(Before-and-after change records)
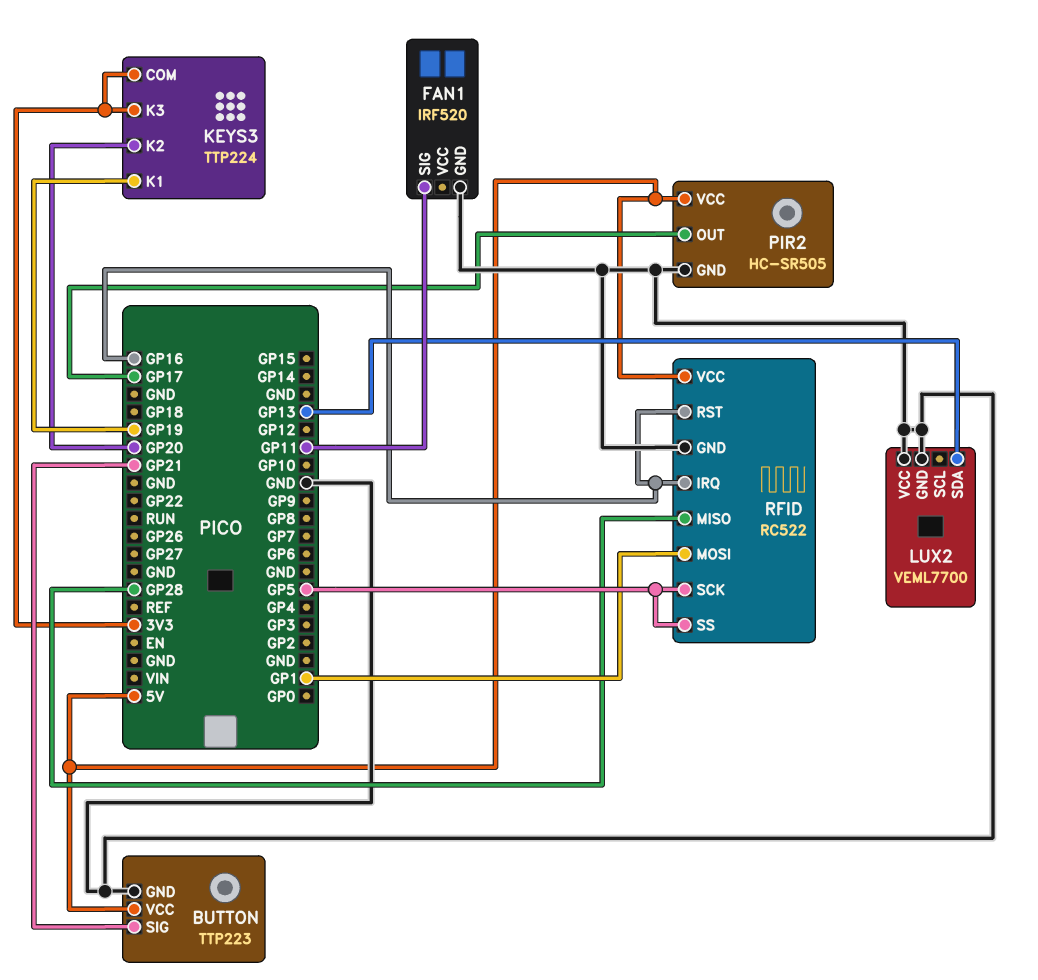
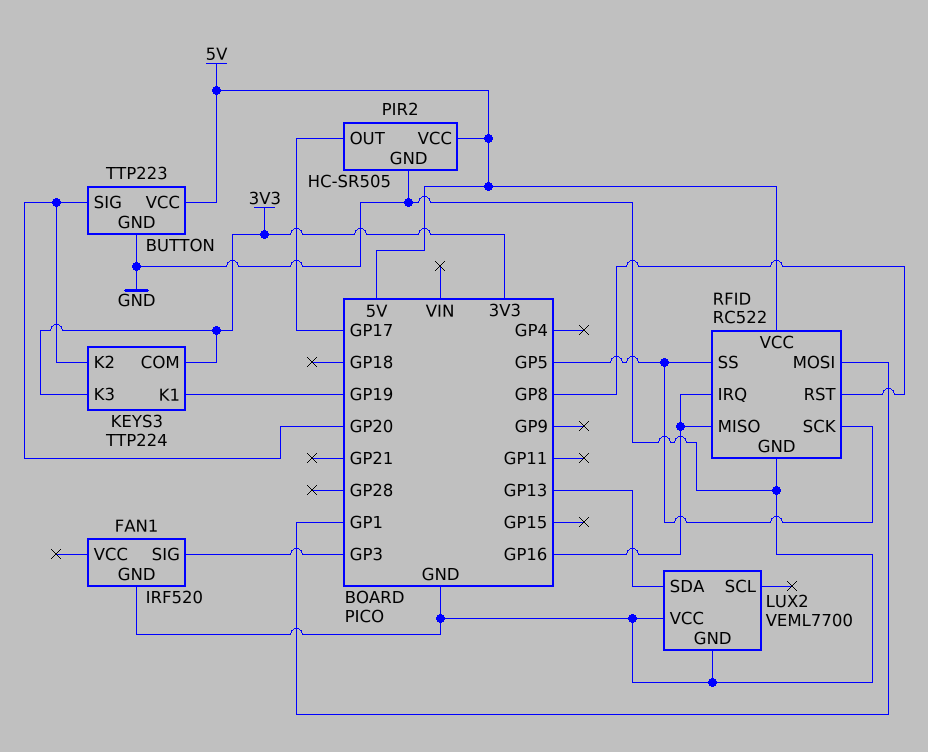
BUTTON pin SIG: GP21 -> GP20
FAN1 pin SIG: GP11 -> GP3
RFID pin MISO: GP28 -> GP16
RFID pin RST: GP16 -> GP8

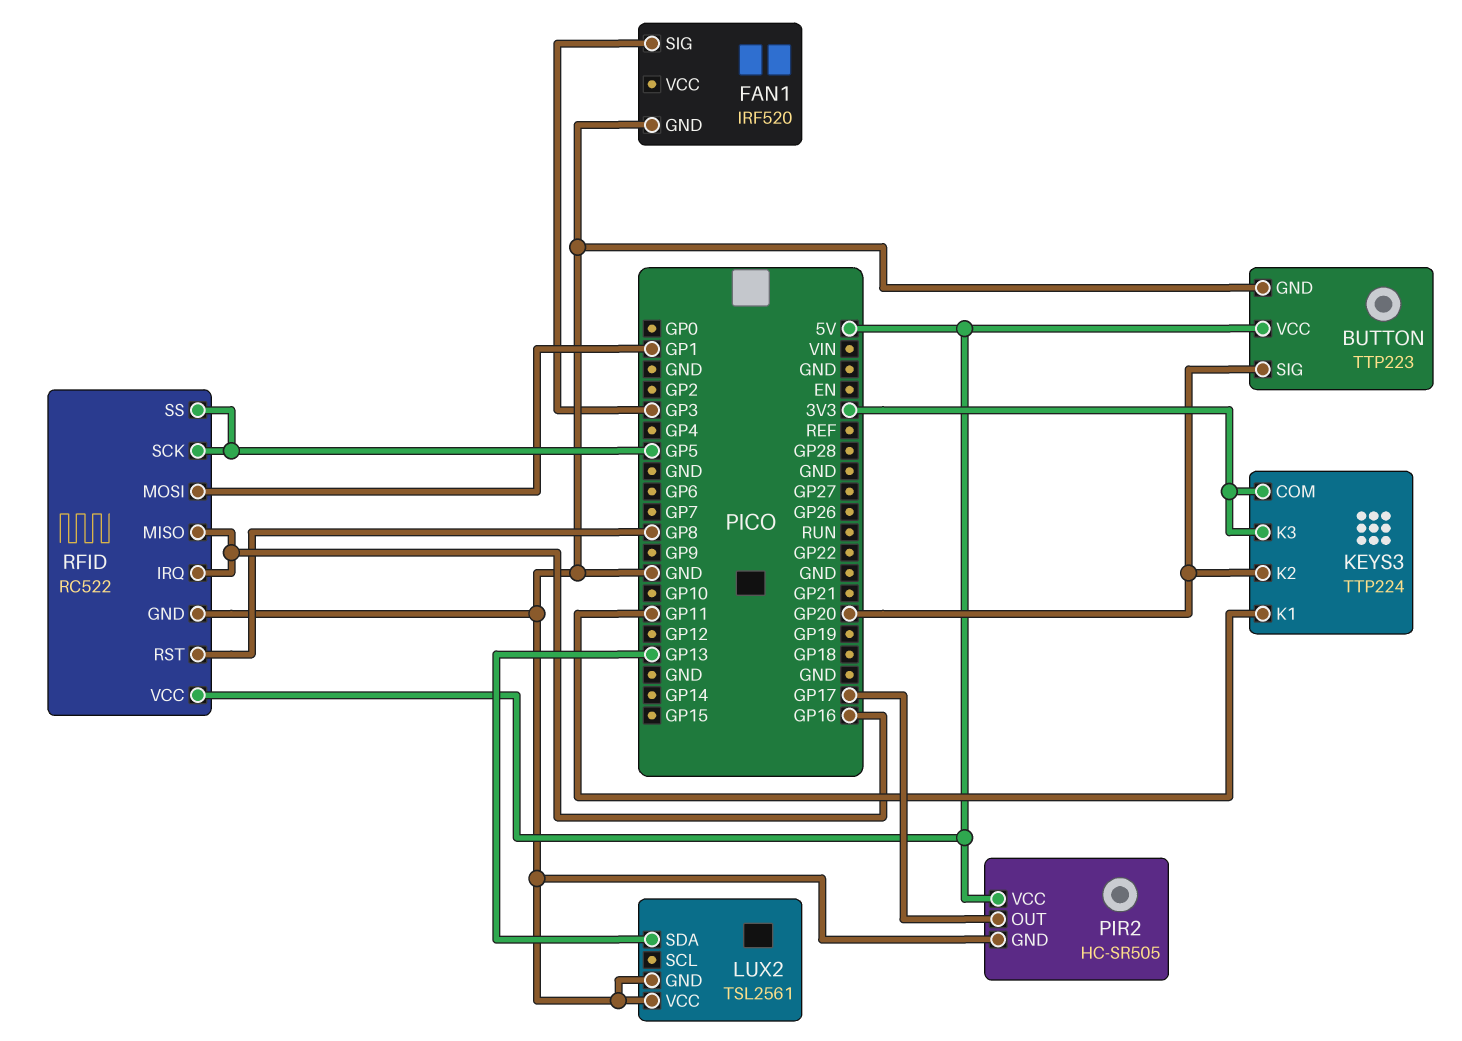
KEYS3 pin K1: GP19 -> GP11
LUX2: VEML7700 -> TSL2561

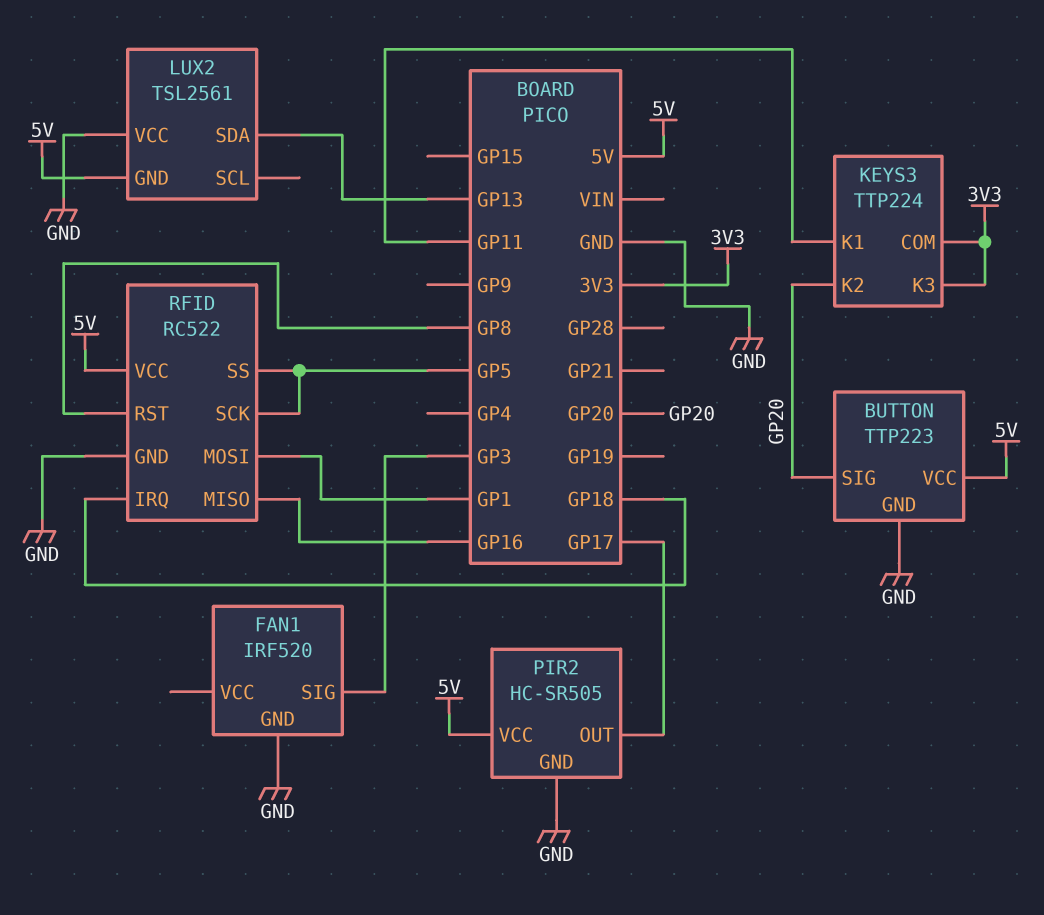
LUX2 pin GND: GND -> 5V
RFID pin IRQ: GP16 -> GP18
==
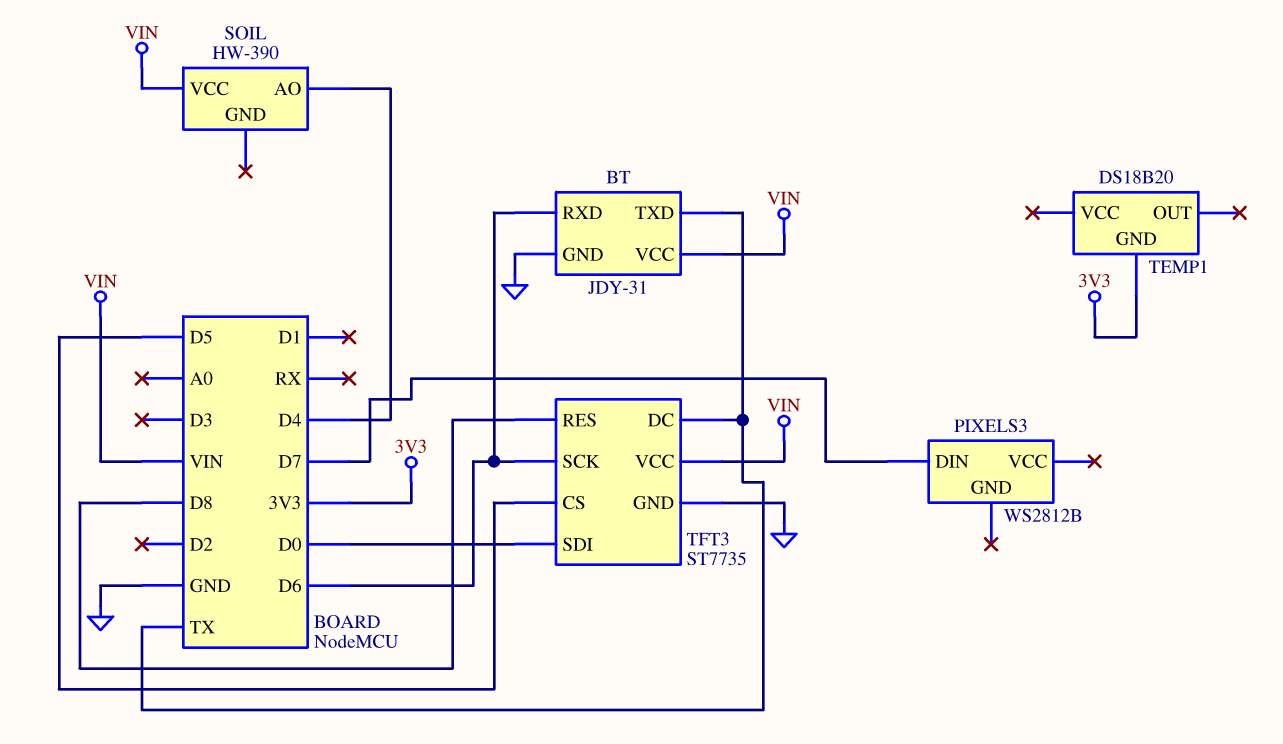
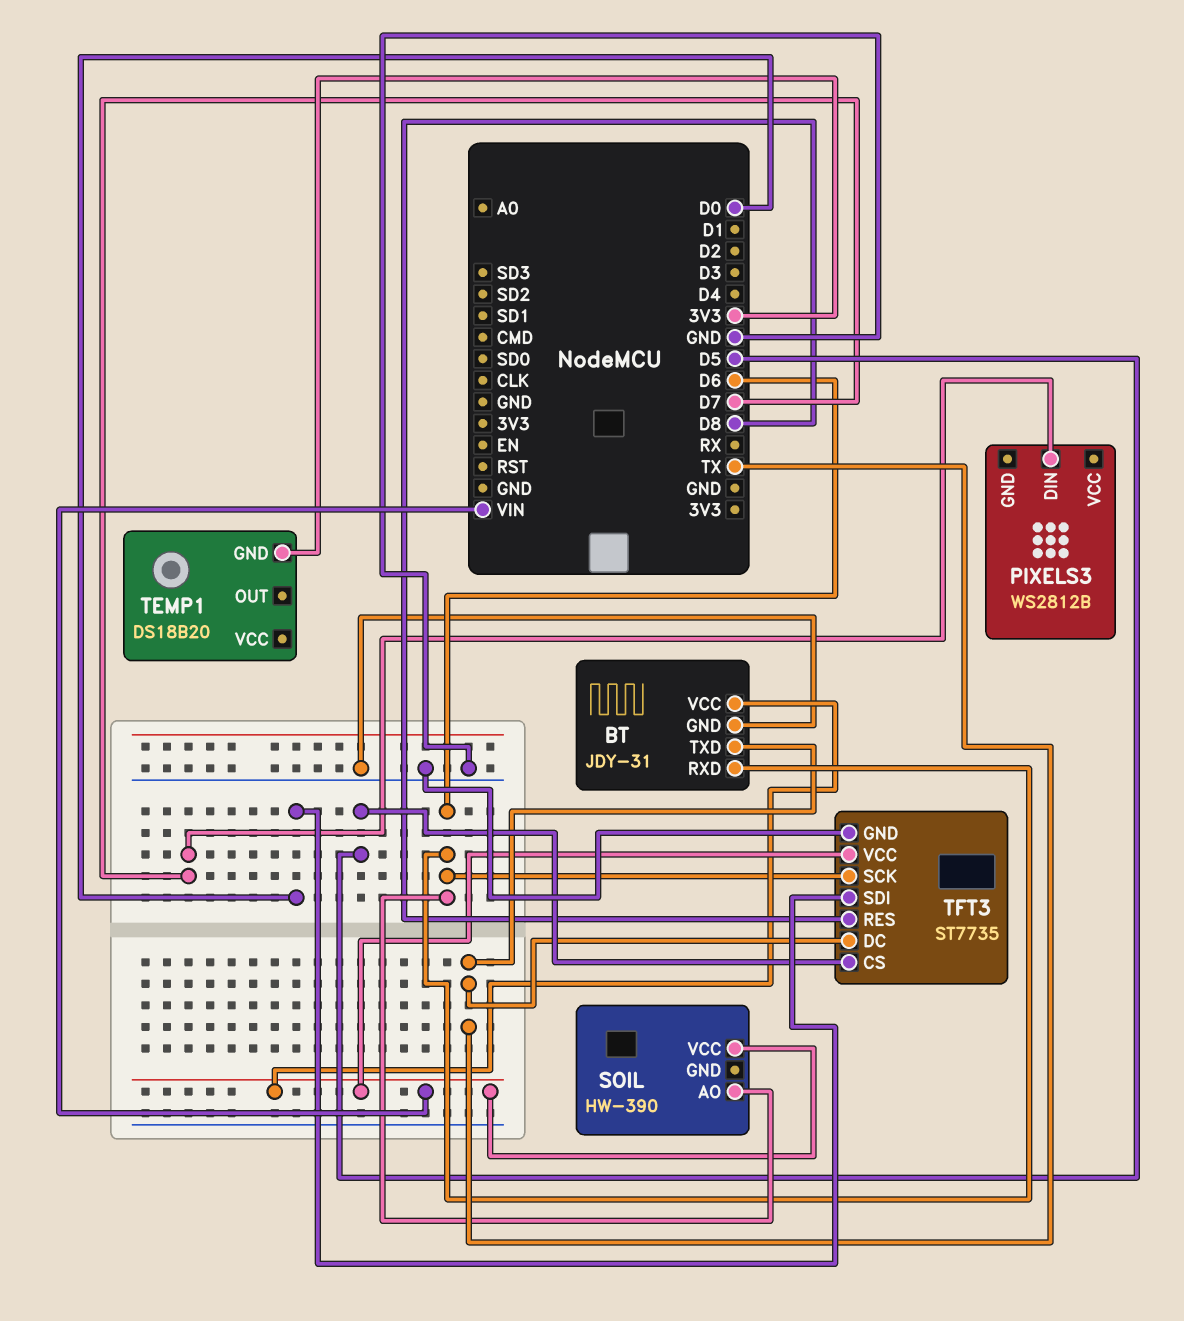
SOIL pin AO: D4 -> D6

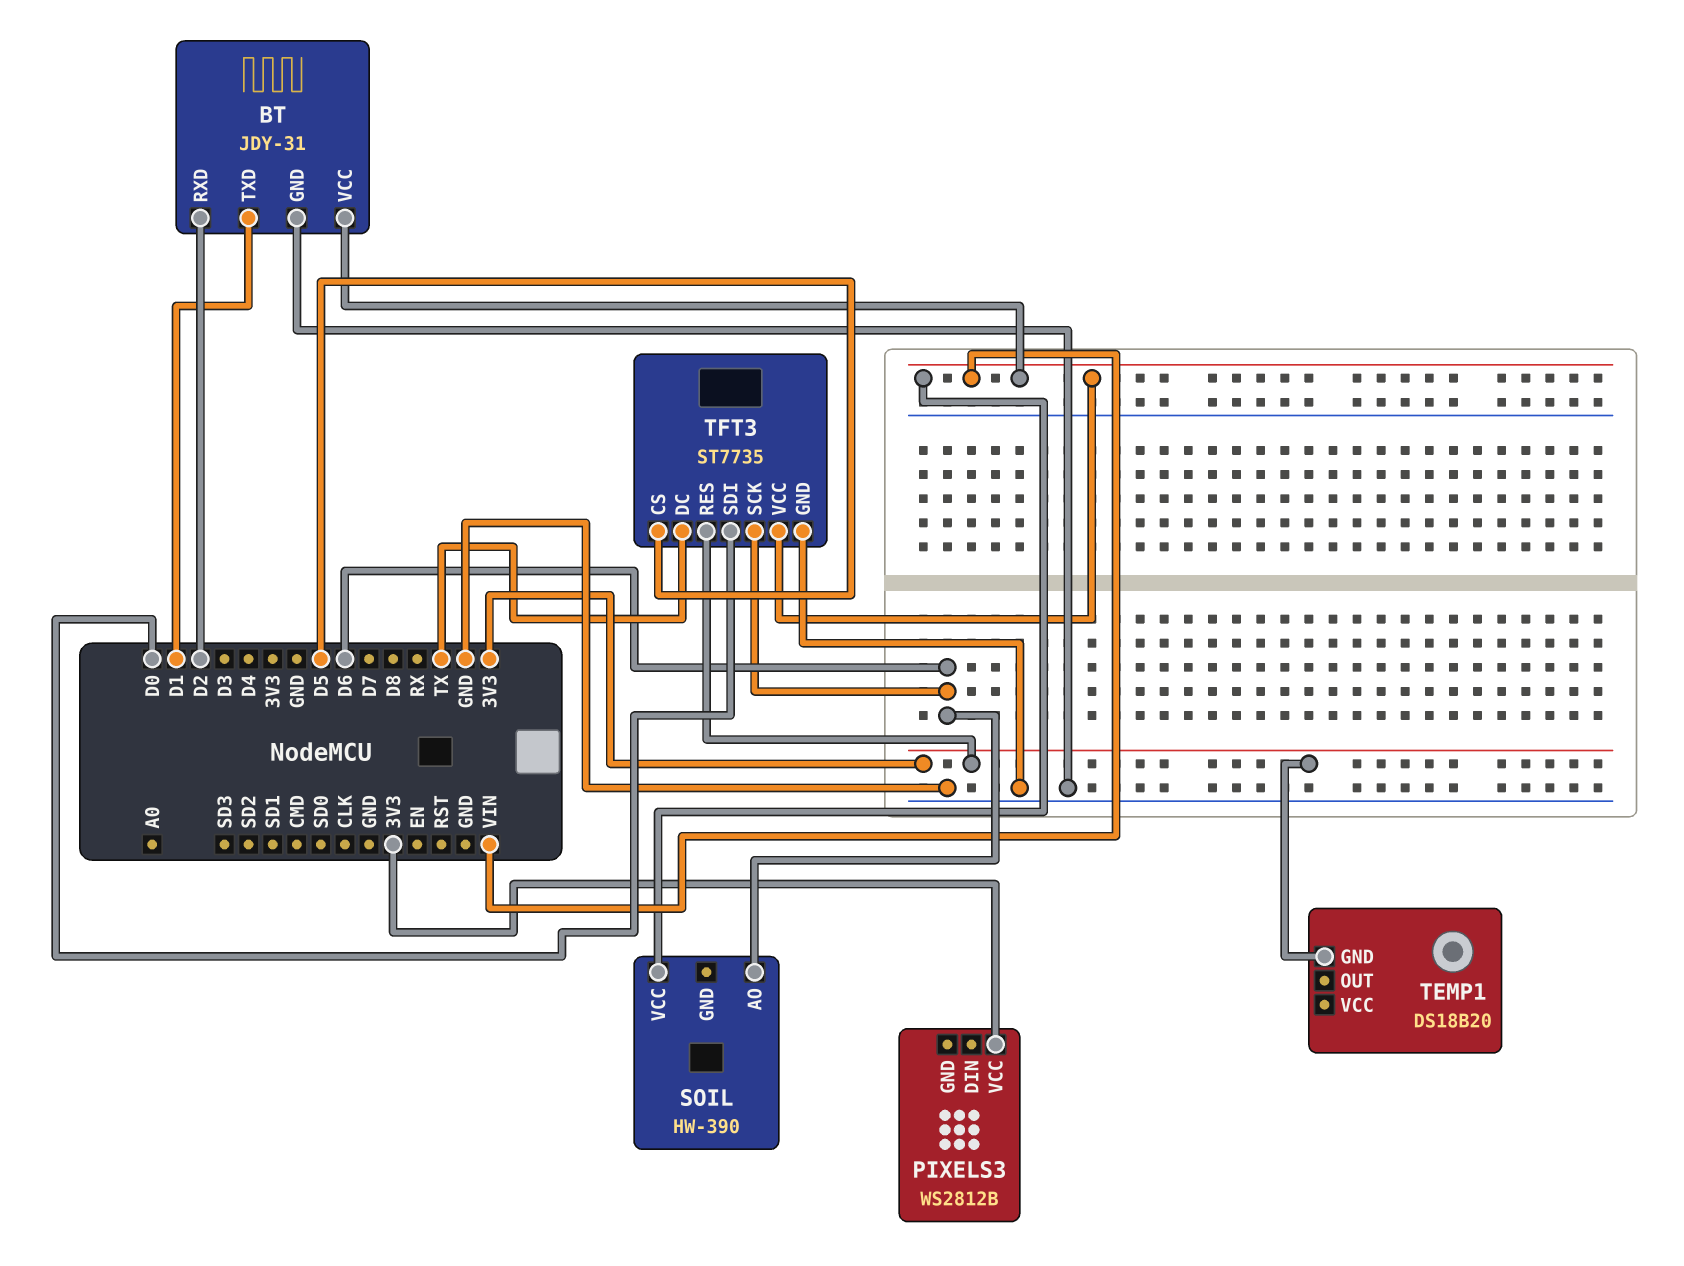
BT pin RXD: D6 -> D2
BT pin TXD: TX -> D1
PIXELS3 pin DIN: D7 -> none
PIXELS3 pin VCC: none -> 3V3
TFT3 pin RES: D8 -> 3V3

#### [WHAT TO PRODUCE]
Working from the data above, extract solely the lines from the one containing "PIXELS3 pin DIN: D7 -> none" through the one containing "TFT3 pin RES: D8 -> 3V3", exactly as they appear, both included.

#### [RESULT BELOW]
PIXELS3 pin DIN: D7 -> none
PIXELS3 pin VCC: none -> 3V3
TFT3 pin RES: D8 -> 3V3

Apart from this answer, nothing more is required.